ACTIVITY
The answer must consist of every line in the data below that holds the word "zimumibix".

- Opening Delimiter -

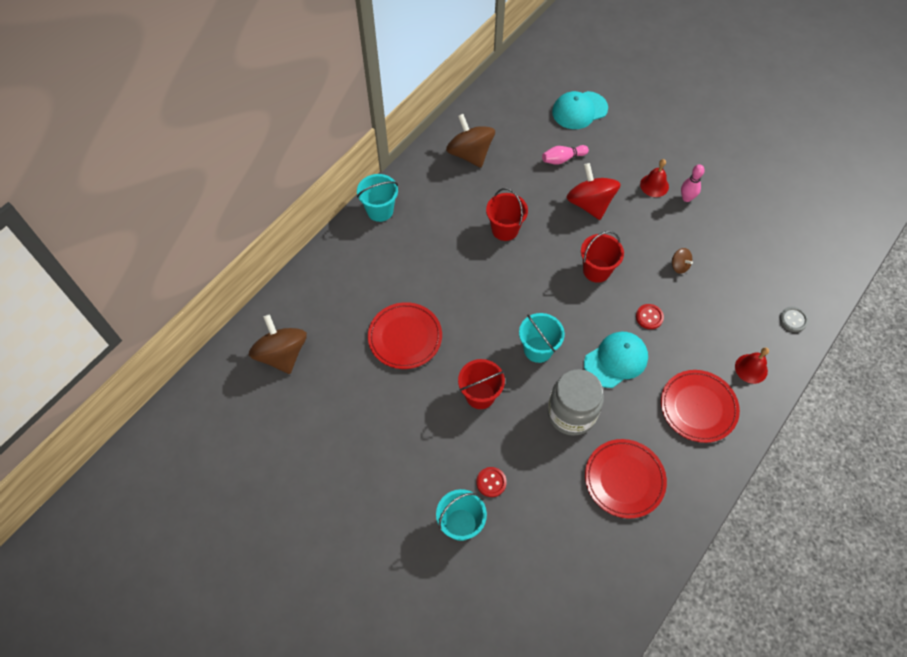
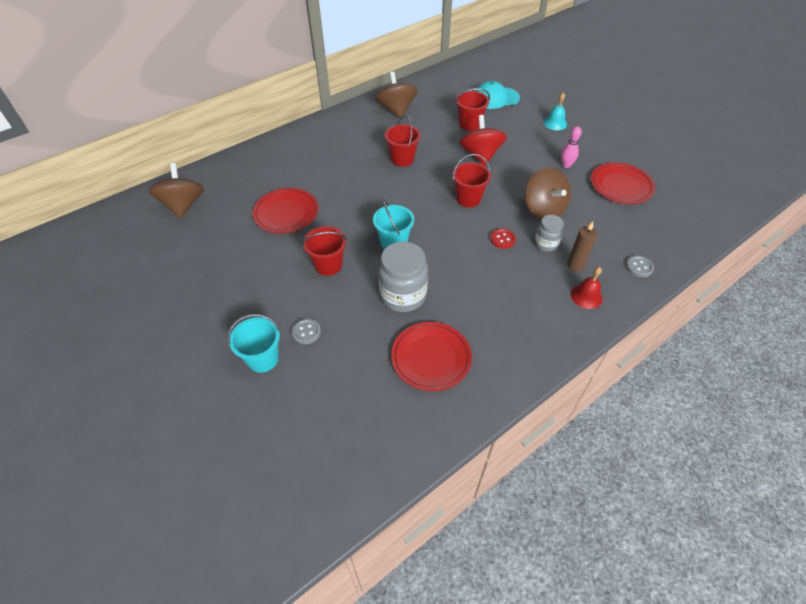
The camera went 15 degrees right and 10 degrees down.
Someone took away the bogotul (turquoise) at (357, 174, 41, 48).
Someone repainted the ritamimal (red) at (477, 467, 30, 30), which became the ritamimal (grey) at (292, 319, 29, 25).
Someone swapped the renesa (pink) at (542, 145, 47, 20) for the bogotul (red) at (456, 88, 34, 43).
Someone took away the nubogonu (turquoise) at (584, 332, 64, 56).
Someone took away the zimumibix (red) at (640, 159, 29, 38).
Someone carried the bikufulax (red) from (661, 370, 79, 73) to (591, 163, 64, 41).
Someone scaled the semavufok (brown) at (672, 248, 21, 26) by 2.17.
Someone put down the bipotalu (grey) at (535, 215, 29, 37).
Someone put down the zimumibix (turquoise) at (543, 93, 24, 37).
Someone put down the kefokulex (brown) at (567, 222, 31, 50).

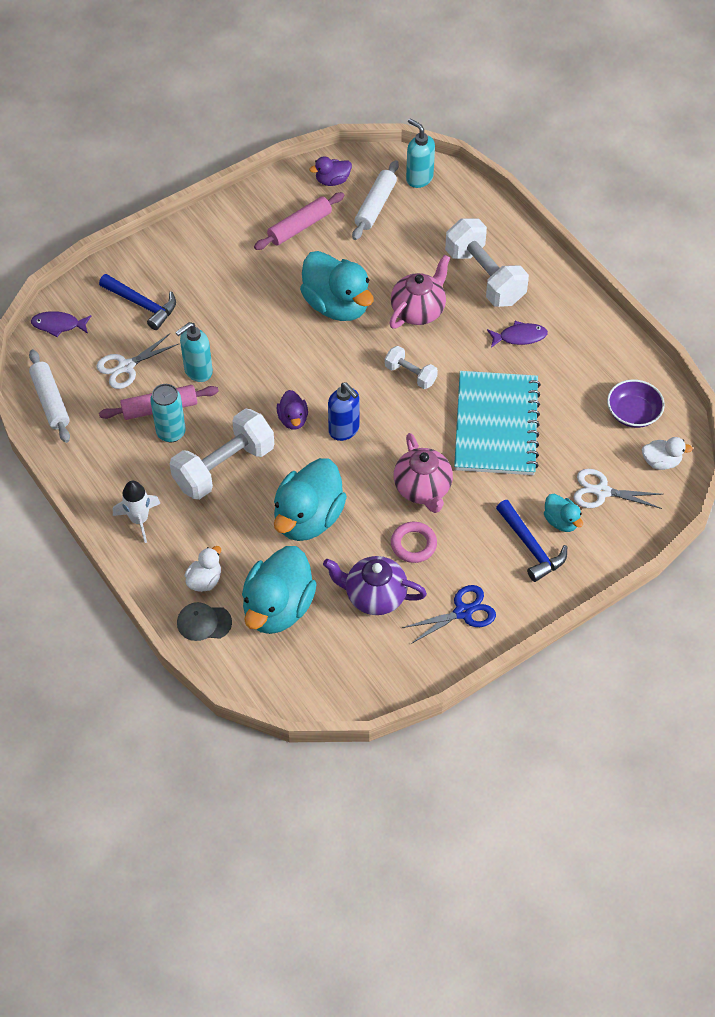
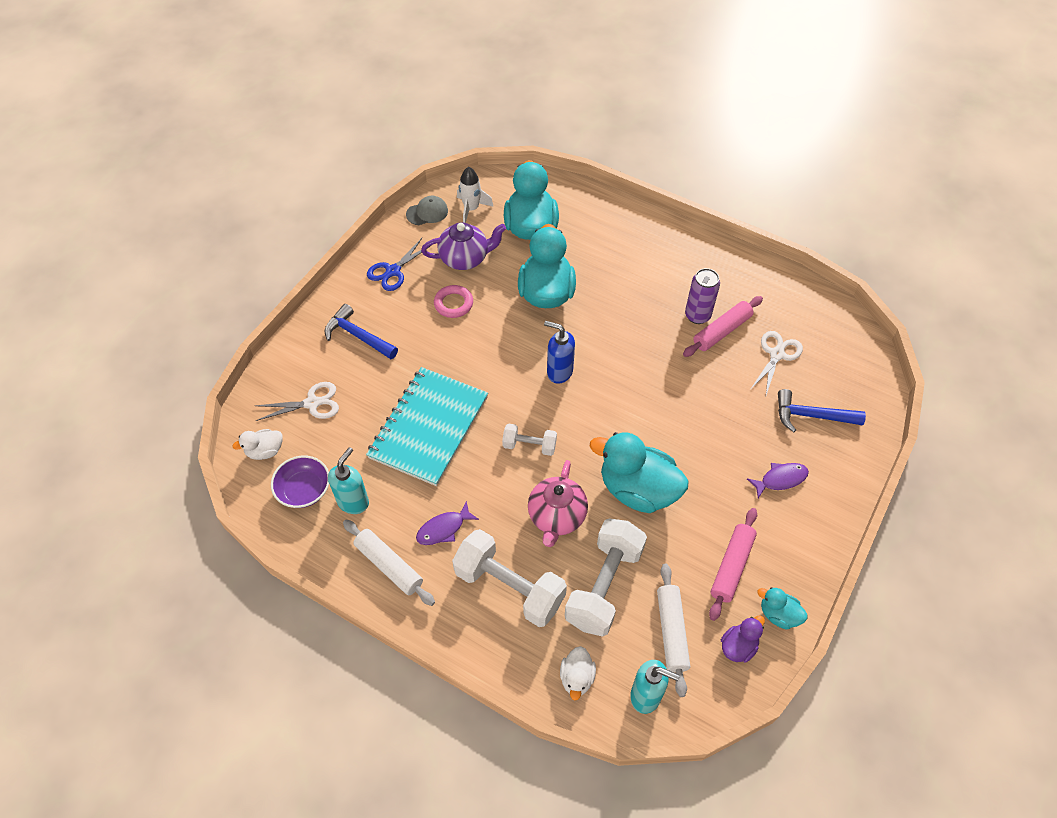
The camera went 155 degrees right and 0 degrees up.
Someone carried the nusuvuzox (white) from (29, 349, 41, 94) to (343, 520, 92, 86).
Someone carried the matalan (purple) from (31, 311, 60, 26) to (747, 463, 62, 35).
Someone carried the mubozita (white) from (113, 481, 48, 62) to (457, 167, 37, 56).
Someone repainted the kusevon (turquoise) at (150, 384, 36, 58), which became the kusevon (purple) at (685, 268, 35, 56).
Someone carried the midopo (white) from (170, 408, 104, 92) to (565, 518, 82, 119).
Someone carried the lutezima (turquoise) from (175, 322, 38, 60) to (328, 447, 41, 67).
Someone carried the nubogonu (grey) from (177, 602, 55, 39) to (406, 196, 42, 29).
Someone carried the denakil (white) from (184, 546, 37, 46) to (560, 646, 36, 54).
Someone took away the denakil (purple) at (277, 390, 31, 40).
Someone took away the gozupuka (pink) at (394, 433, 59, 80).
Someone rotated the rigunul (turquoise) at (454, 371, 87, 104) by 45 degrees clockwise.
Someone carried the denakil (turquoise) from (544, 494, 39, 38) to (757, 587, 50, 42).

- Closing Delimiter -

OUTPUT FOR THIS EXERCISE
Someone took away the zimumibix (red) at (640, 159, 29, 38).
Someone put down the zimumibix (turquoise) at (543, 93, 24, 37).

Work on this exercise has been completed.